WHAT TO PRODUCE: Pictures must not appear in the copy. Reproduce exactly, and only, the lines from the one with "TFT1 pin CS: A2 -> D5" through the end of the data below.

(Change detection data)
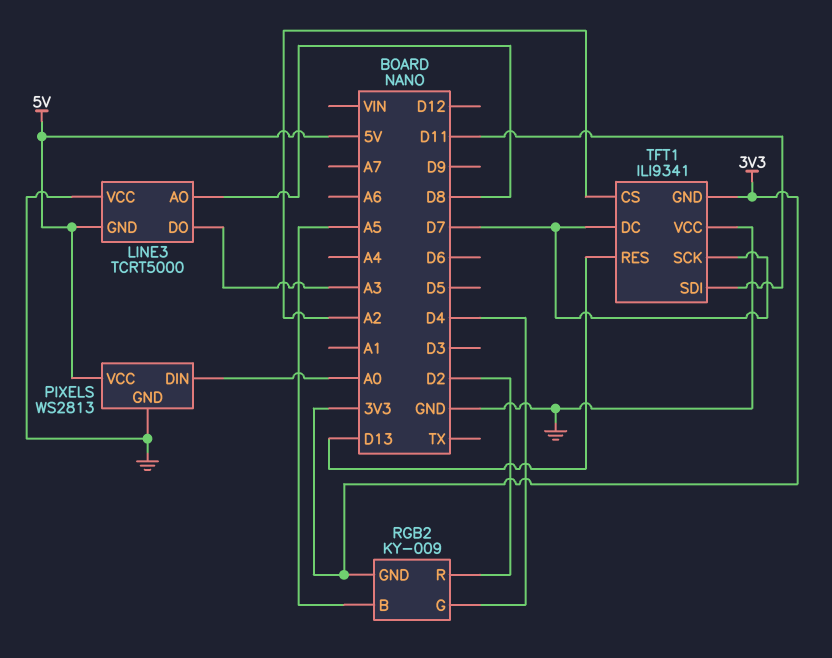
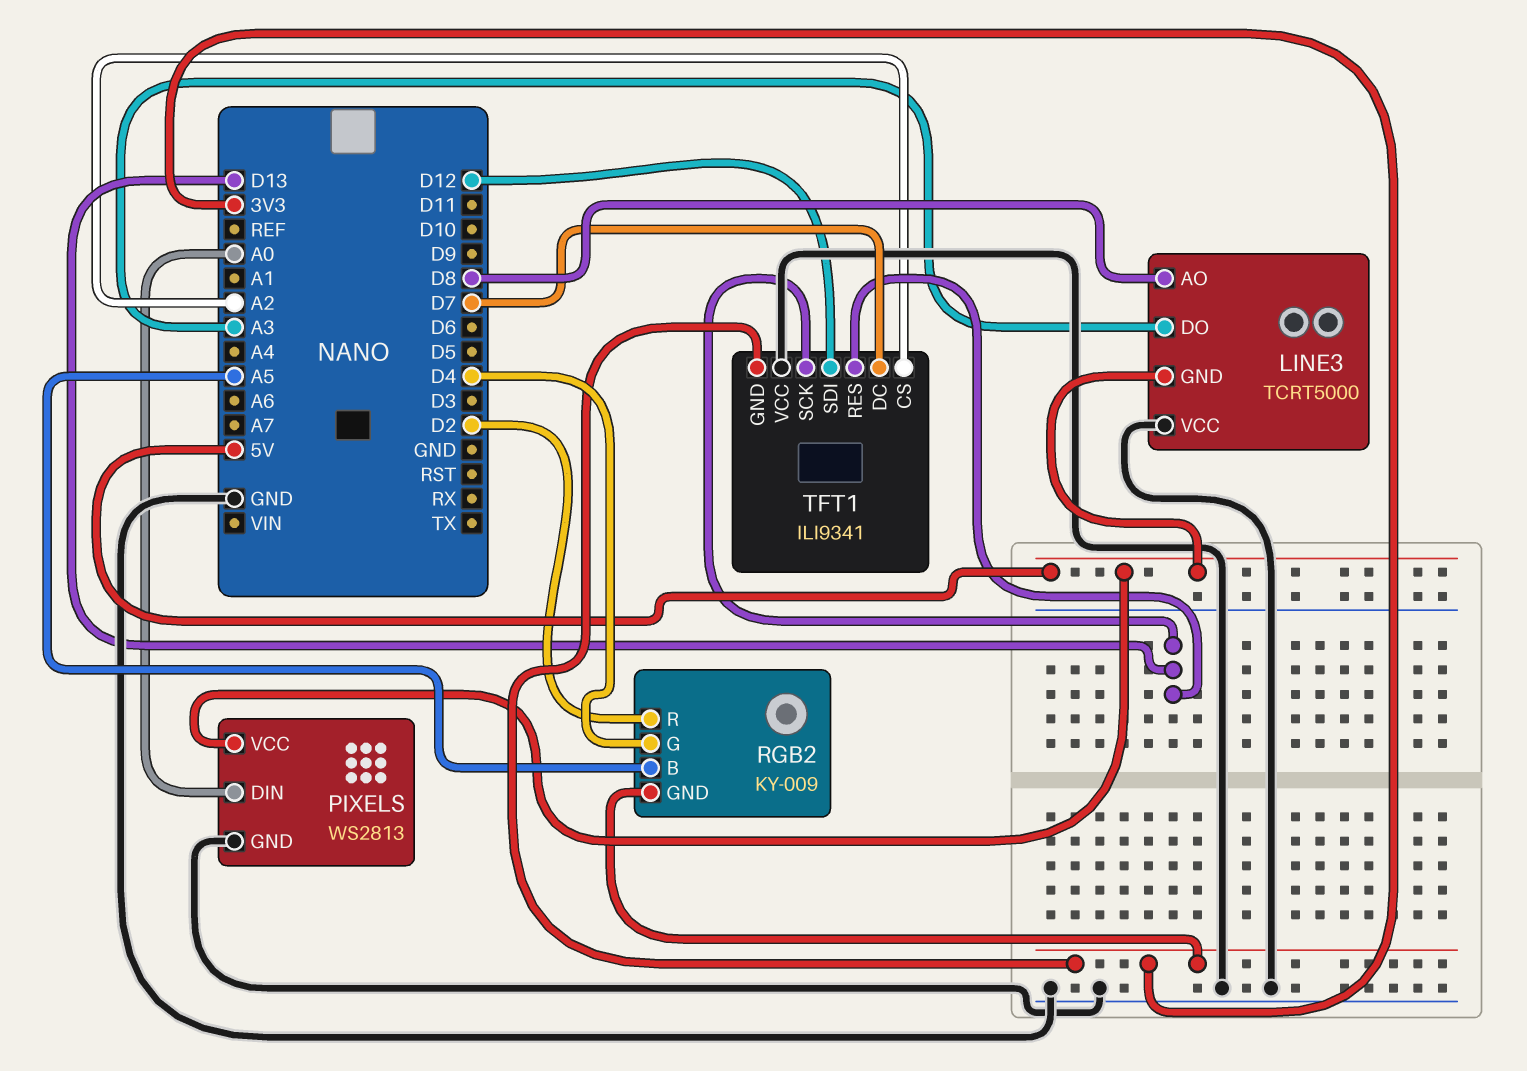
TFT1 pin SCK: D7 -> D13
TFT1 pin SDI: D11 -> D12

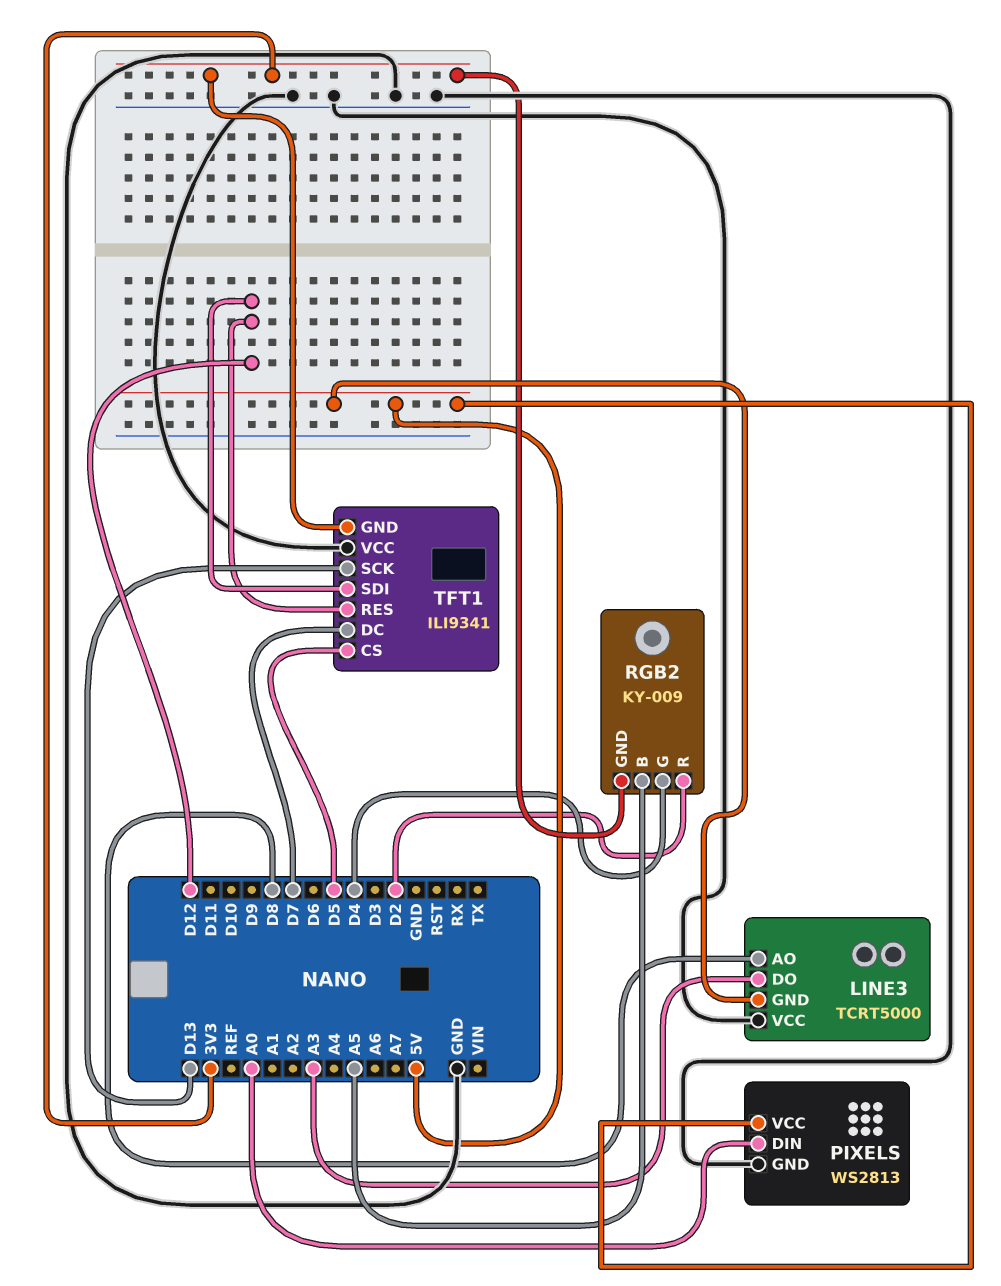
TFT1 pin CS: A2 -> D5
TFT1 pin RES: D13 -> D12

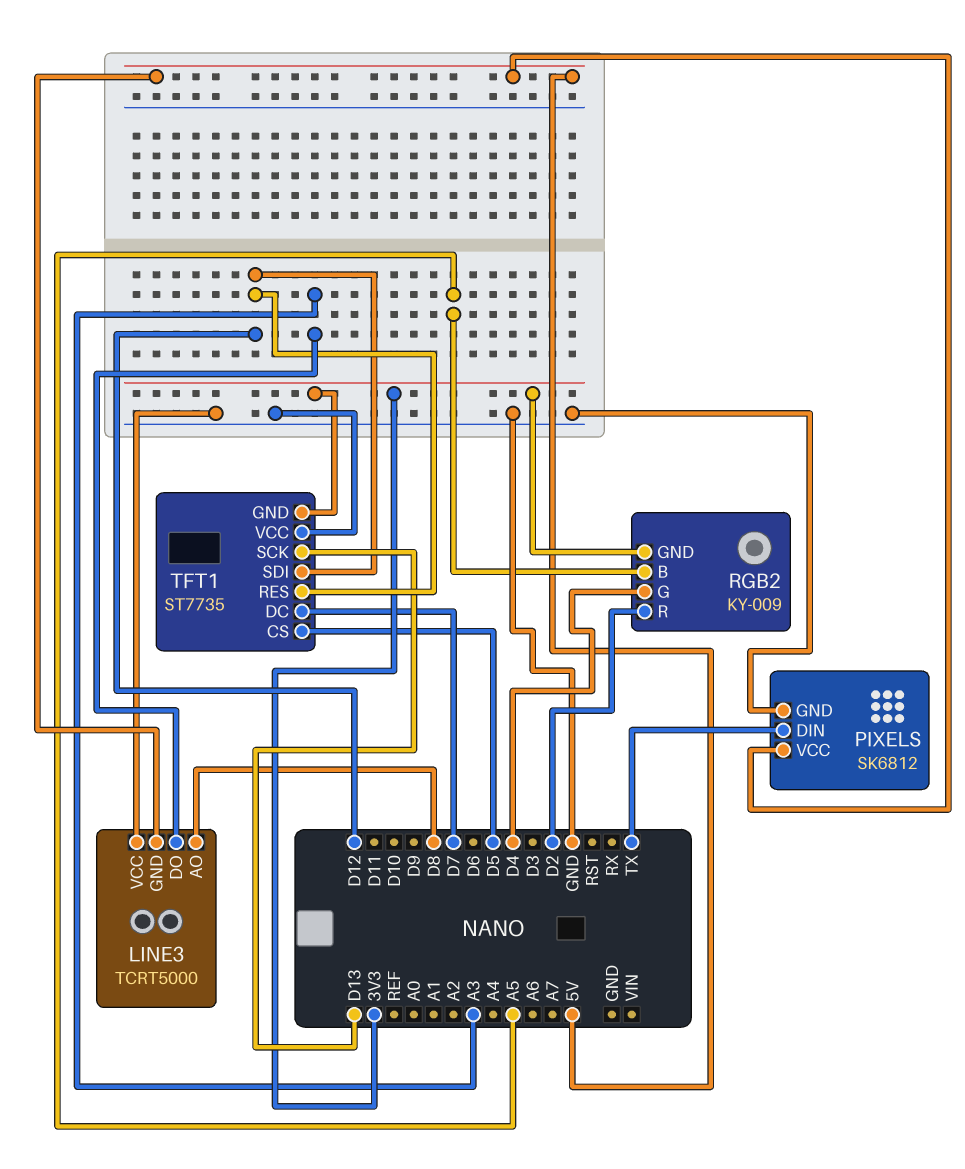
PIXELS: WS2813 -> SK6812
PIXELS pin DIN: A0 -> TX
TFT1: ILI9341 -> ST7735

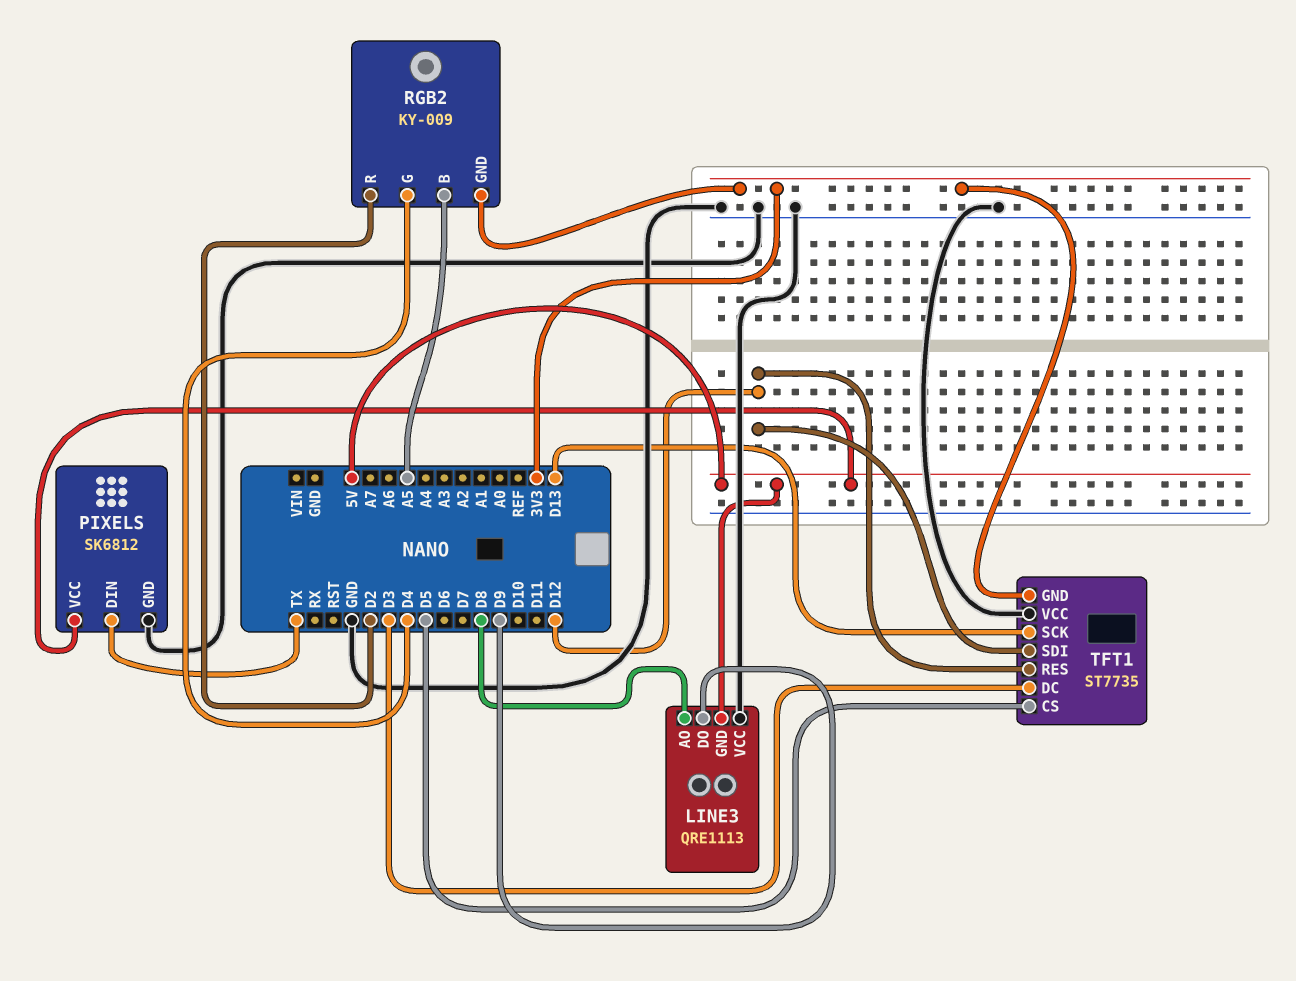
LINE3: TCRT5000 -> QRE1113
LINE3 pin DO: A3 -> D9
TFT1 pin DC: D7 -> D3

ANSWER FOR THE TASK:
TFT1 pin CS: A2 -> D5
TFT1 pin RES: D13 -> D12

PIXELS: WS2813 -> SK6812
PIXELS pin DIN: A0 -> TX
TFT1: ILI9341 -> ST7735

LINE3: TCRT5000 -> QRE1113
LINE3 pin DO: A3 -> D9
TFT1 pin DC: D7 -> D3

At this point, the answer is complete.